ACTION ITEM :: Lines before the one containing "(447, 110) = (683, 507): white" are not wanted. Transcribe that line and all after it exactly, to the end of the entries.

[Stored records]
================================

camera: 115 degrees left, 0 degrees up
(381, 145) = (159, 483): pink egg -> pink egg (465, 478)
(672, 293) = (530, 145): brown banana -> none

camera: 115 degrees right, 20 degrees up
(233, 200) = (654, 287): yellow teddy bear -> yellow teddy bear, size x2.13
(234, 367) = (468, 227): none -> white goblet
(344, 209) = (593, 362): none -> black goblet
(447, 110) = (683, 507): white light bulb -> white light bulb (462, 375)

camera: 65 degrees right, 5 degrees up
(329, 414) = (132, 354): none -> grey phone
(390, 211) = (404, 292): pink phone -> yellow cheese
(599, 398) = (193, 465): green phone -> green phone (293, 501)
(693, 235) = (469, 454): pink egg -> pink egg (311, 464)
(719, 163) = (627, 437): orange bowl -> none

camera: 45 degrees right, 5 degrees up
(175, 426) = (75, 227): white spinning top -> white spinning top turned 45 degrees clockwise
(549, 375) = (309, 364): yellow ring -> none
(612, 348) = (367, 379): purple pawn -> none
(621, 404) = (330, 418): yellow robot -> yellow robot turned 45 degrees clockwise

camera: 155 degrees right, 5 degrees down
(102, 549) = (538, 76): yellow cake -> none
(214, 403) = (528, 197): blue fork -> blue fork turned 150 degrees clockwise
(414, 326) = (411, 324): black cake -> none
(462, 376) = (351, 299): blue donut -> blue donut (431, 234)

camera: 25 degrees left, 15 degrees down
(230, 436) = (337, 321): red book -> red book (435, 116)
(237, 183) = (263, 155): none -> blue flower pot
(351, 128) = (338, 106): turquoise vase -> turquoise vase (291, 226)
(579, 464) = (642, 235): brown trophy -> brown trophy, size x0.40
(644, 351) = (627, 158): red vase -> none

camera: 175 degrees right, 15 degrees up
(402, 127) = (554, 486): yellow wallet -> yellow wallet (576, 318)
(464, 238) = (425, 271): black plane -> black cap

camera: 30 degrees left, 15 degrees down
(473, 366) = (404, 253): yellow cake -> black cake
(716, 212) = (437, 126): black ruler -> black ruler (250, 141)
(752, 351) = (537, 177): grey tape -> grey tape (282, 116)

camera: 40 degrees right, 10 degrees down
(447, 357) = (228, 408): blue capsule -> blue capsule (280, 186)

================================

ANSWER TO THIS TASK ::
(447, 110) = (683, 507): white light bulb -> white light bulb (462, 375)

camera: 65 degrees right, 5 degrees up
(329, 414) = (132, 354): none -> grey phone
(390, 211) = (404, 292): pink phone -> yellow cheese
(599, 398) = (193, 465): green phone -> green phone (293, 501)
(693, 235) = (469, 454): pink egg -> pink egg (311, 464)
(719, 163) = (627, 437): orange bowl -> none

camera: 45 degrees right, 5 degrees up
(175, 426) = (75, 227): white spinning top -> white spinning top turned 45 degrees clockwise
(549, 375) = (309, 364): yellow ring -> none
(612, 348) = (367, 379): purple pawn -> none
(621, 404) = (330, 418): yellow robot -> yellow robot turned 45 degrees clockwise

camera: 155 degrees right, 5 degrees down
(102, 549) = (538, 76): yellow cake -> none
(214, 403) = (528, 197): blue fork -> blue fork turned 150 degrees clockwise
(414, 326) = (411, 324): black cake -> none
(462, 376) = (351, 299): blue donut -> blue donut (431, 234)

camera: 25 degrees left, 15 degrees down
(230, 436) = (337, 321): red book -> red book (435, 116)
(237, 183) = (263, 155): none -> blue flower pot
(351, 128) = (338, 106): turquoise vase -> turquoise vase (291, 226)
(579, 464) = (642, 235): brown trophy -> brown trophy, size x0.40
(644, 351) = (627, 158): red vase -> none

camera: 175 degrees right, 15 degrees up
(402, 127) = (554, 486): yellow wallet -> yellow wallet (576, 318)
(464, 238) = (425, 271): black plane -> black cap

camera: 30 degrees left, 15 degrees down
(473, 366) = (404, 253): yellow cake -> black cake
(716, 212) = (437, 126): black ruler -> black ruler (250, 141)
(752, 351) = (537, 177): grey tape -> grey tape (282, 116)

camera: 40 degrees right, 10 degrees down
(447, 357) = (228, 408): blue capsule -> blue capsule (280, 186)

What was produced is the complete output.